◆ Brief
Restate each record below word for word, skipping images.

(Beginning of Recorded information)

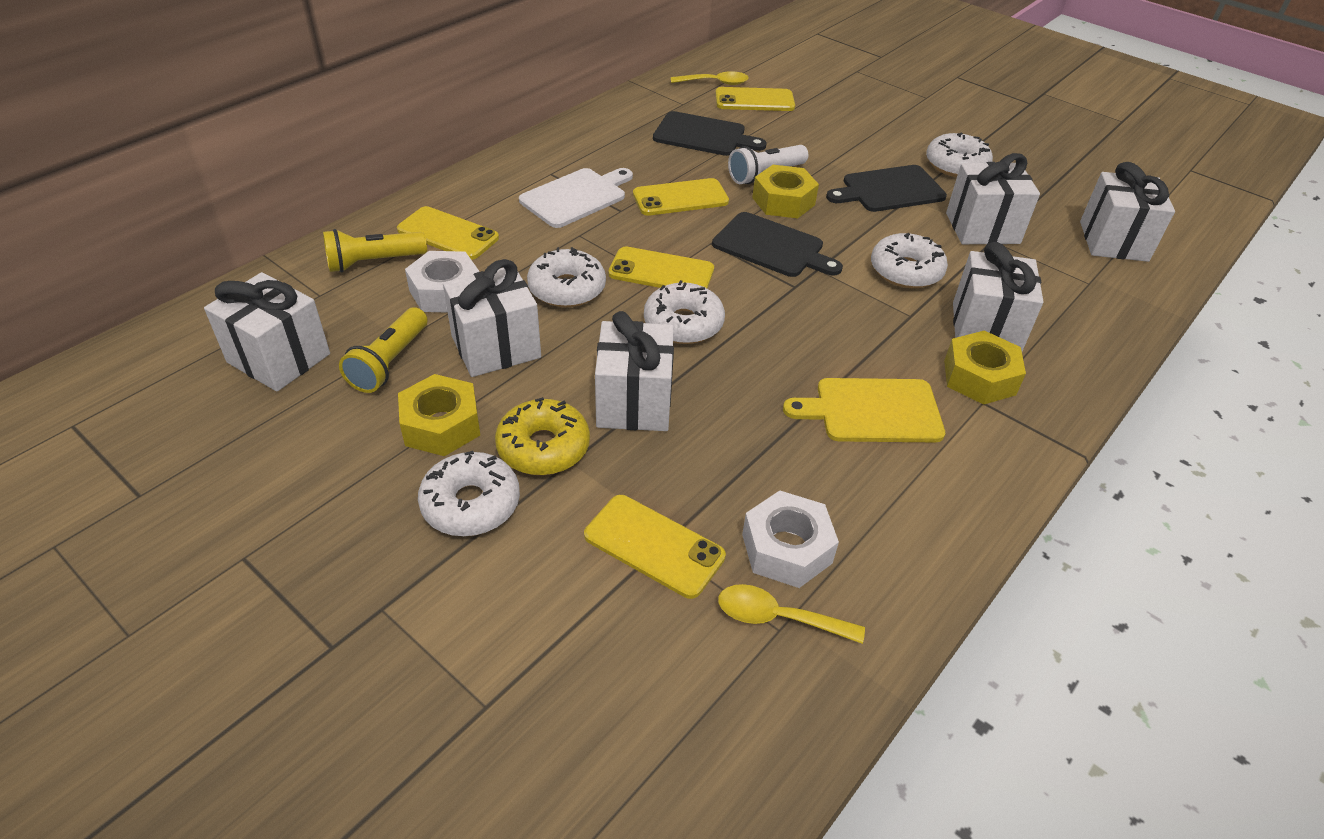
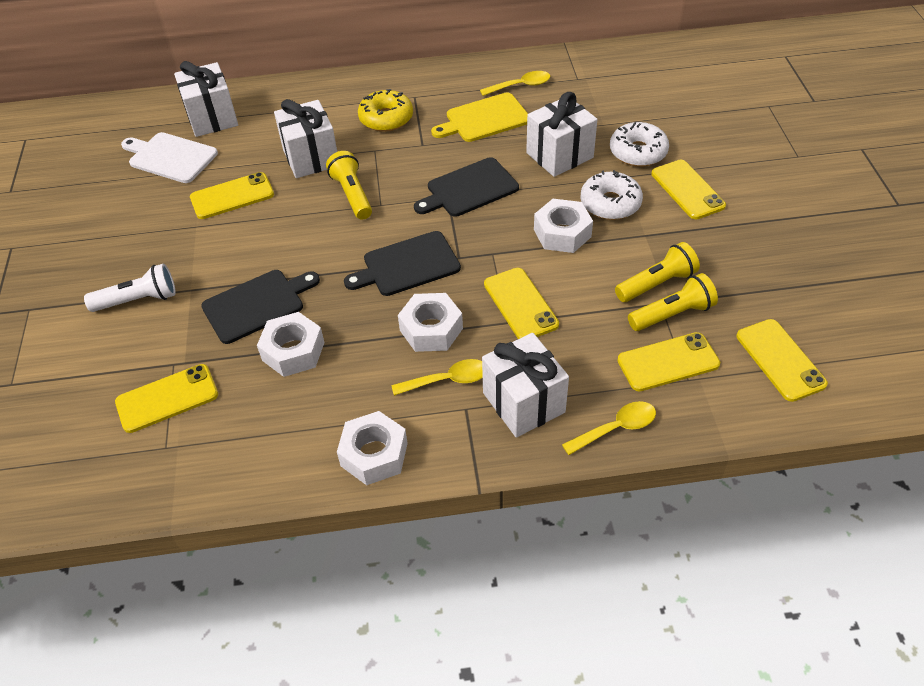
white donut: 5 -> 2
white gift: 6 -> 4
white nut: 2 -> 4
yellow flashlight: 2 -> 3
yellow nut: 3 -> 0
yellow phone: 5 -> 6
yellow spoon: 2 -> 3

(End of Recorded information)

◆ Answer to the problem
white donut: 5 -> 2
white gift: 6 -> 4
white nut: 2 -> 4
yellow flashlight: 2 -> 3
yellow nut: 3 -> 0
yellow phone: 5 -> 6
yellow spoon: 2 -> 3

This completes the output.